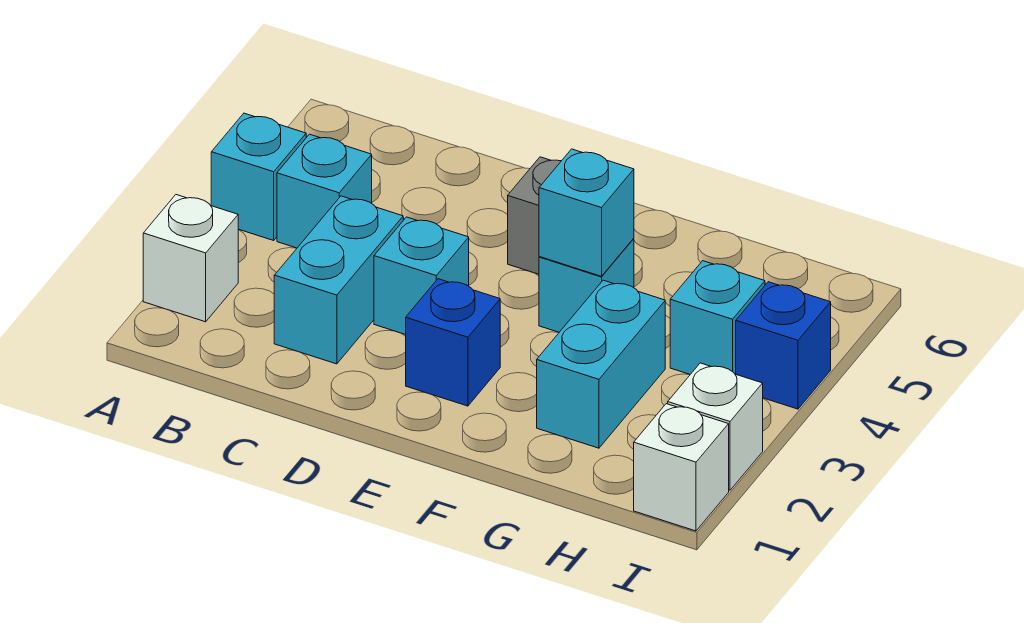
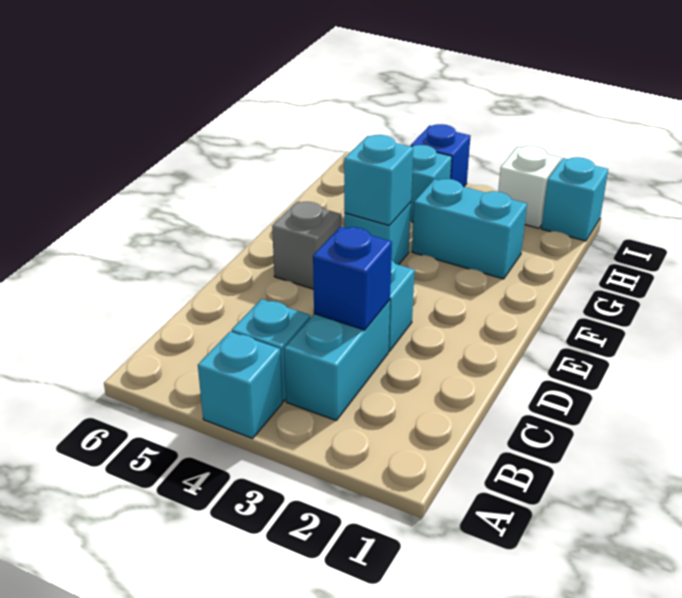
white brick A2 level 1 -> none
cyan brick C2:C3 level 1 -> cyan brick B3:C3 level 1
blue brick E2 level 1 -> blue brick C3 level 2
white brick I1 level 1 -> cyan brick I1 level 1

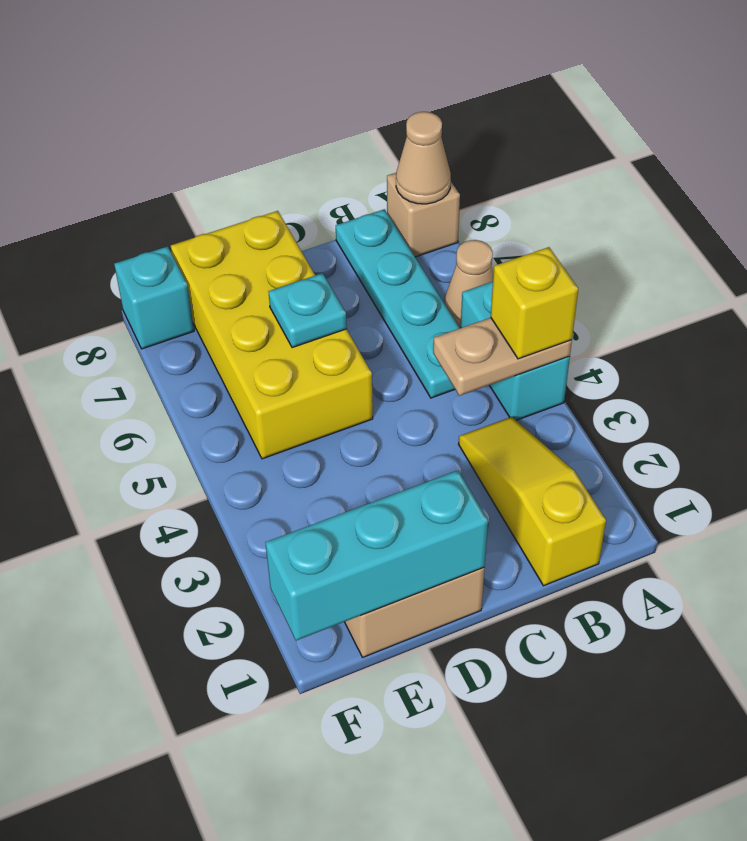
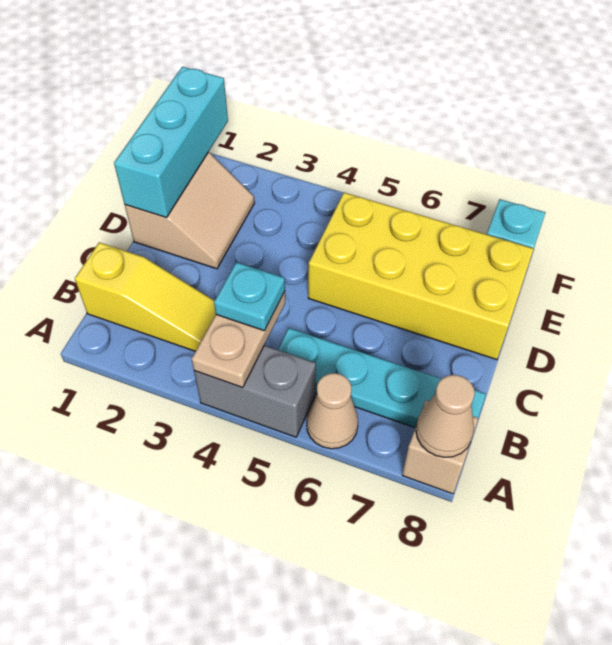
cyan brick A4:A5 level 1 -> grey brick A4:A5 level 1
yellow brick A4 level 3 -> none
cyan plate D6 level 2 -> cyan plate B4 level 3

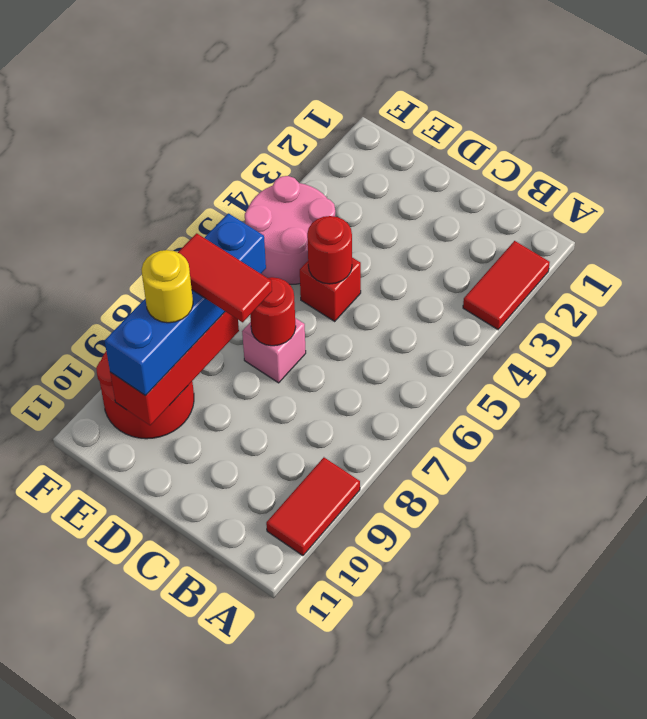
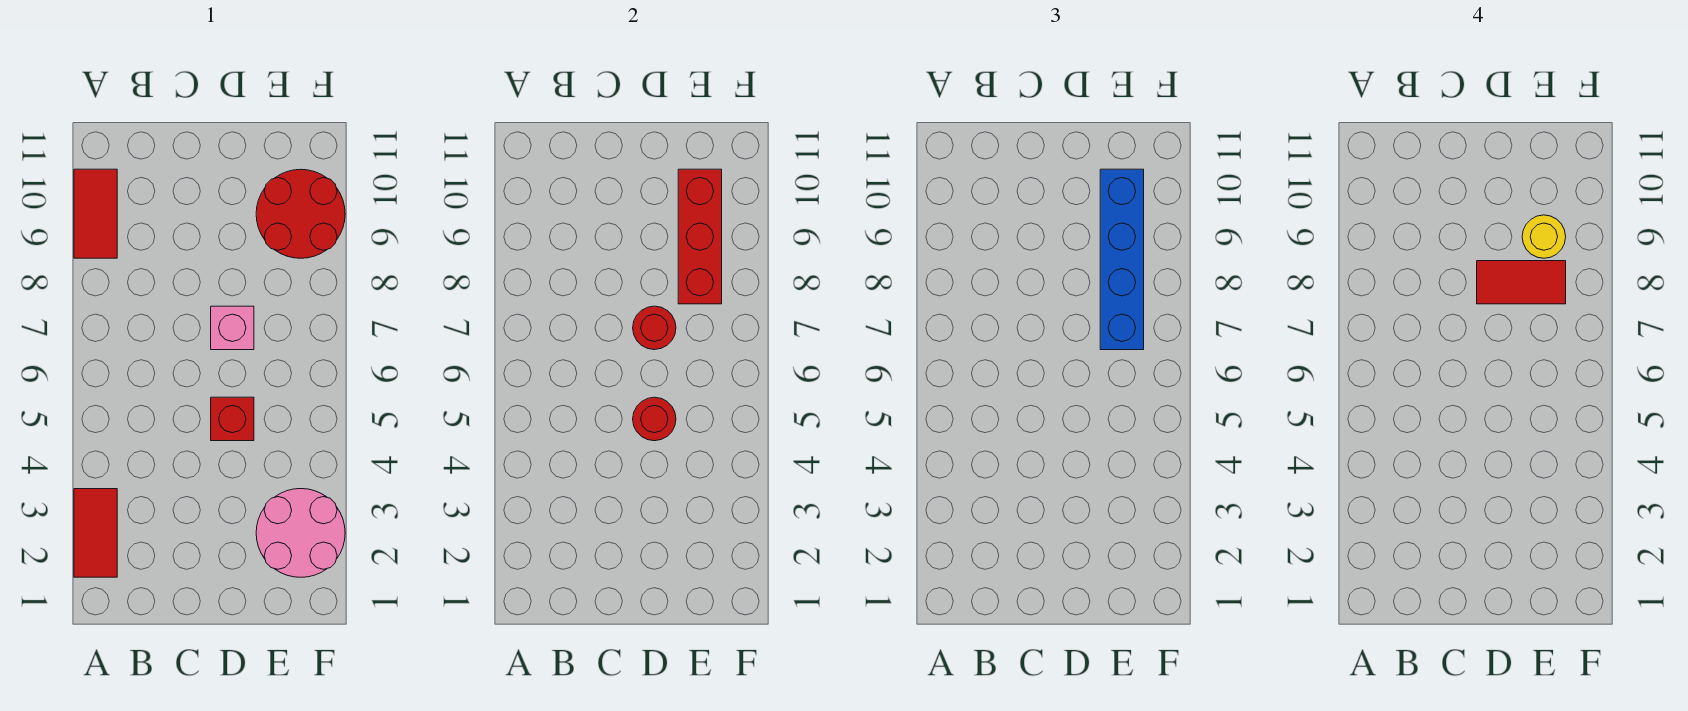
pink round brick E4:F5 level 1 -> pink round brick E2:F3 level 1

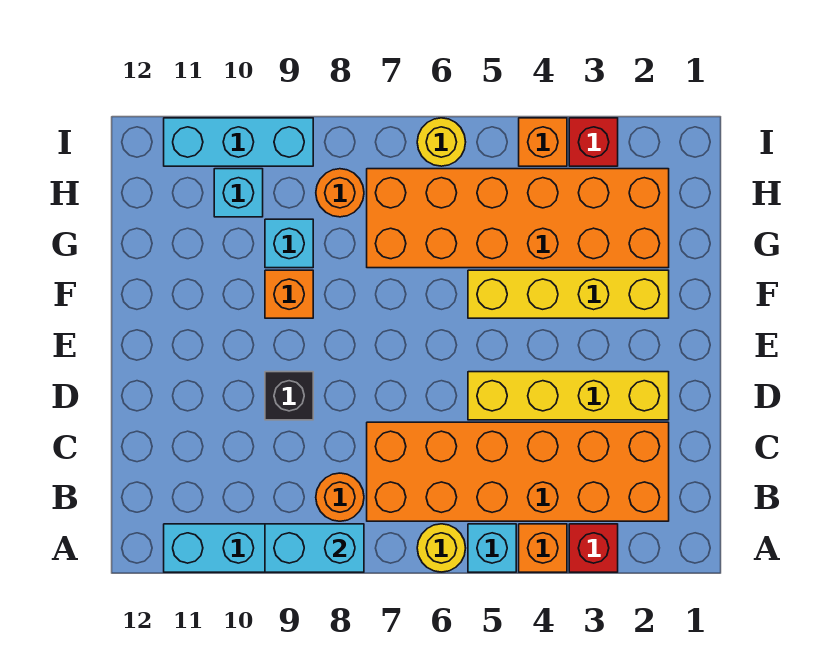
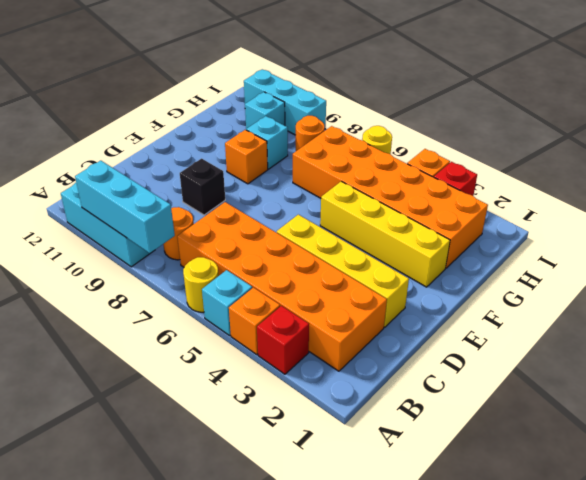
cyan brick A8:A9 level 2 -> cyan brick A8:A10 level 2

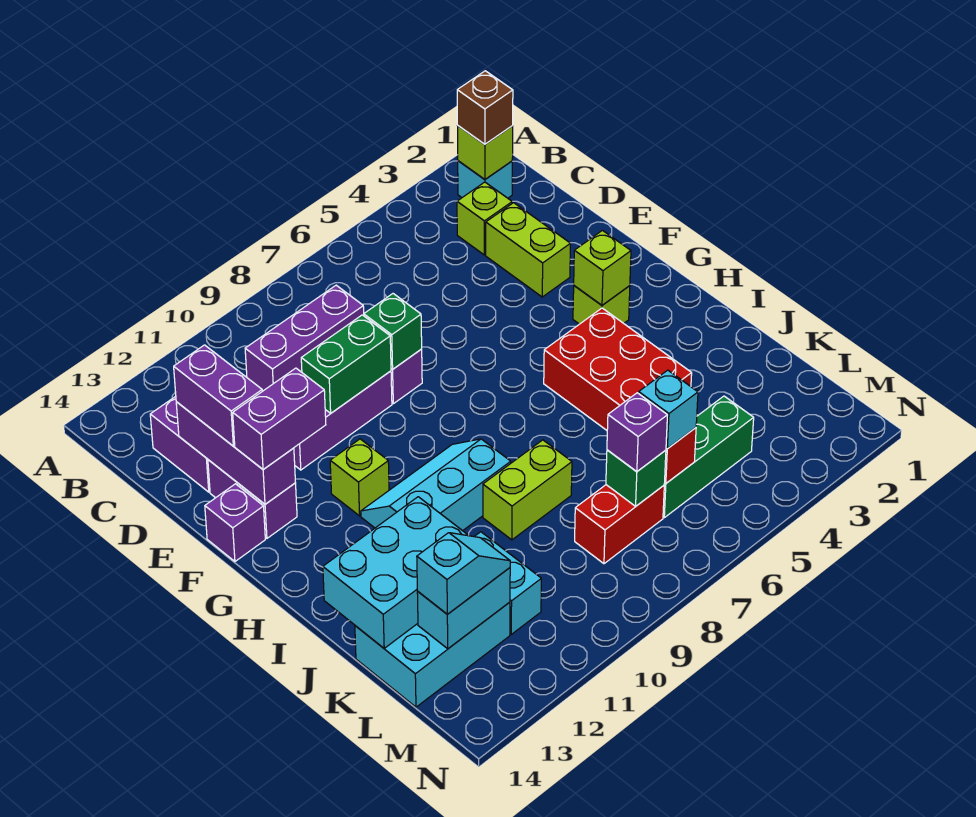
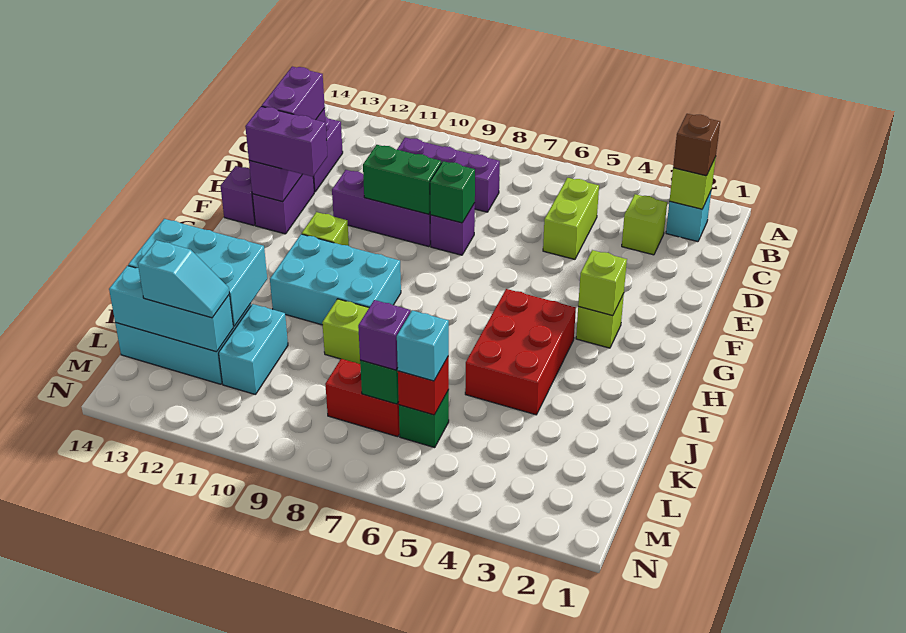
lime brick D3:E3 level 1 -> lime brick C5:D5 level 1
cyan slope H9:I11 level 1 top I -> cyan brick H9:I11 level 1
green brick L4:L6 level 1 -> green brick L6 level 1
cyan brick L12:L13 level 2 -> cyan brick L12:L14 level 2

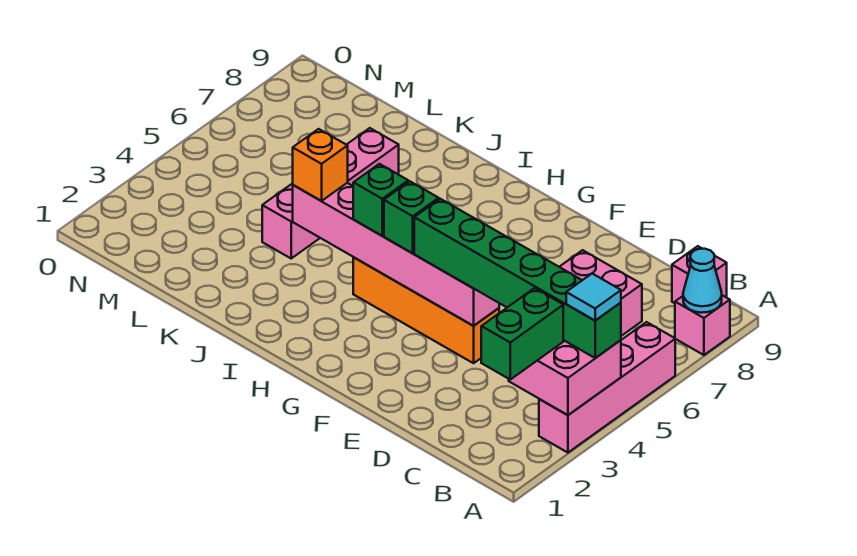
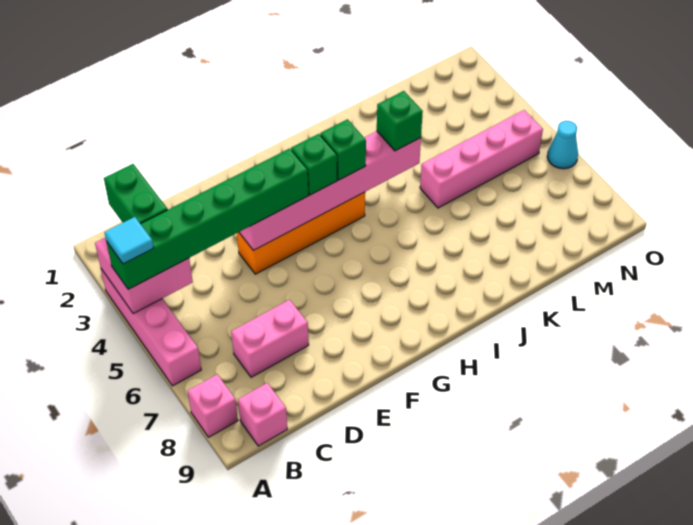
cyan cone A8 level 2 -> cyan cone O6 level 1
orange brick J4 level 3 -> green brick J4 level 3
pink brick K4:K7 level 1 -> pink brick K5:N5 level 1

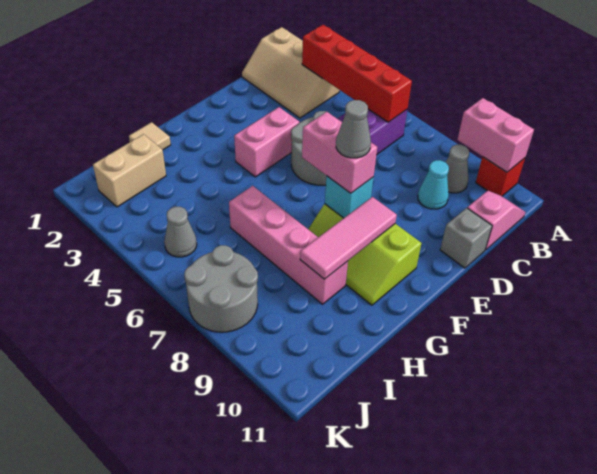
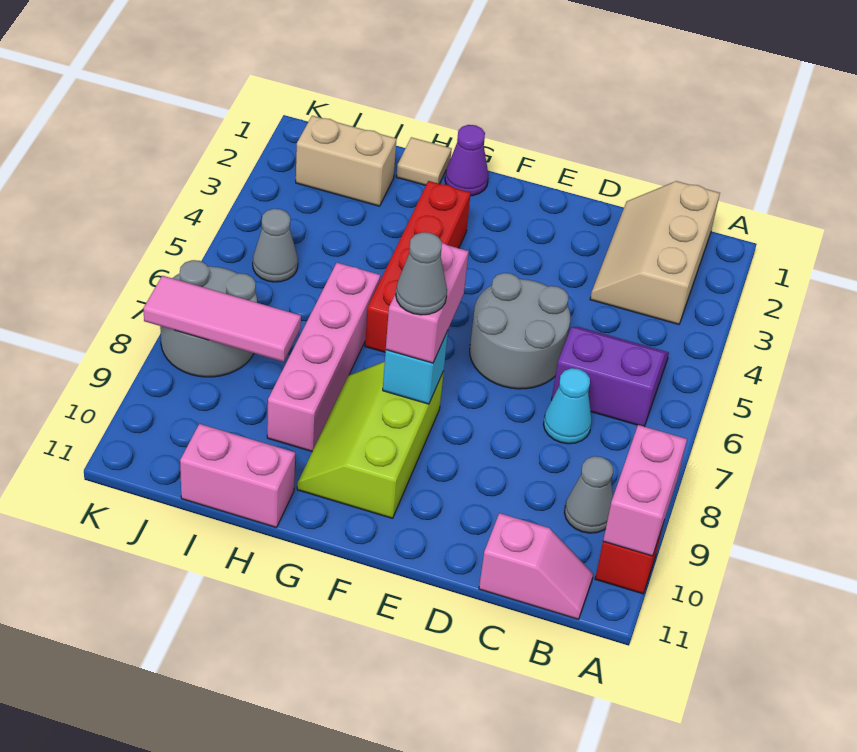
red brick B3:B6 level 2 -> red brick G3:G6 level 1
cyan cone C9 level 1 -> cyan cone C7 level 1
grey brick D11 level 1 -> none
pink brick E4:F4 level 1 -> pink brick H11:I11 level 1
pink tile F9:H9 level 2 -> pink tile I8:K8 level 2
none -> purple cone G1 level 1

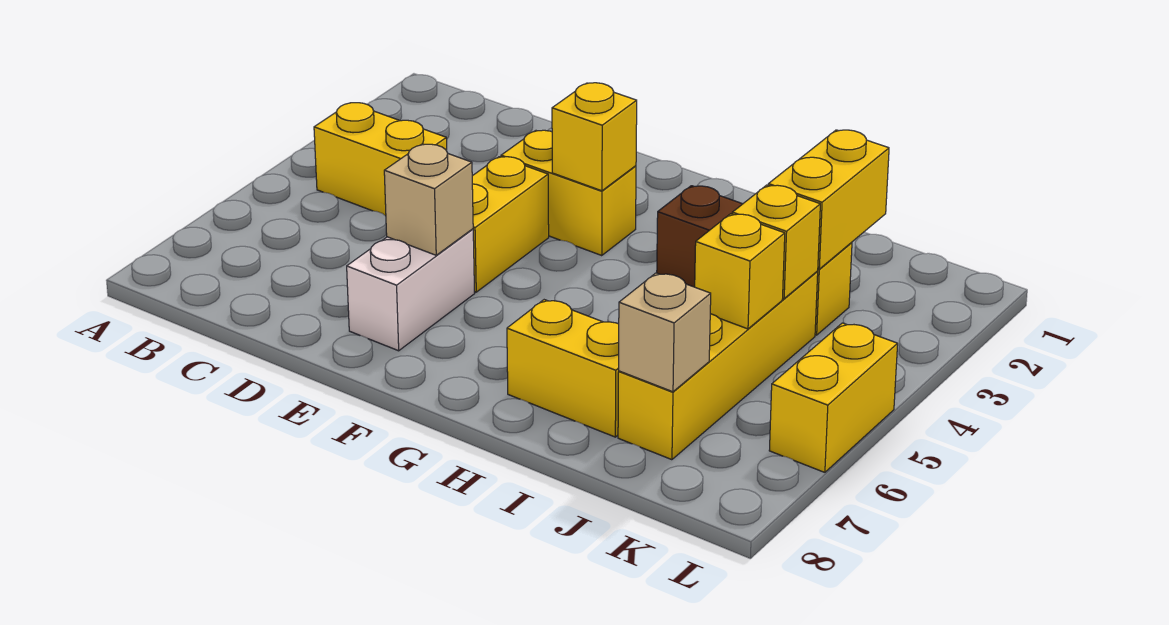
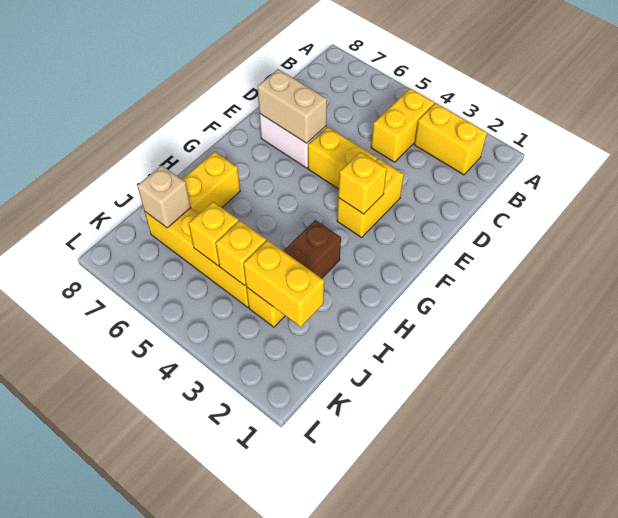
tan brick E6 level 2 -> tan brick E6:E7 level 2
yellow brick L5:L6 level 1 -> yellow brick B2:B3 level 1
☆ ☆ ☆ ☆ ☆ ☆ ☆
* **About this task**: Write out again, exactly, each line from the one containing "pink brick E4:F4" through the last line of the entries, and omit every picture.

* **Your solution**:
pink brick E4:F4 level 1 -> pink brick H11:I11 level 1
pink tile F9:H9 level 2 -> pink tile I8:K8 level 2
none -> purple cone G1 level 1

tan brick E6 level 2 -> tan brick E6:E7 level 2
yellow brick L5:L6 level 1 -> yellow brick B2:B3 level 1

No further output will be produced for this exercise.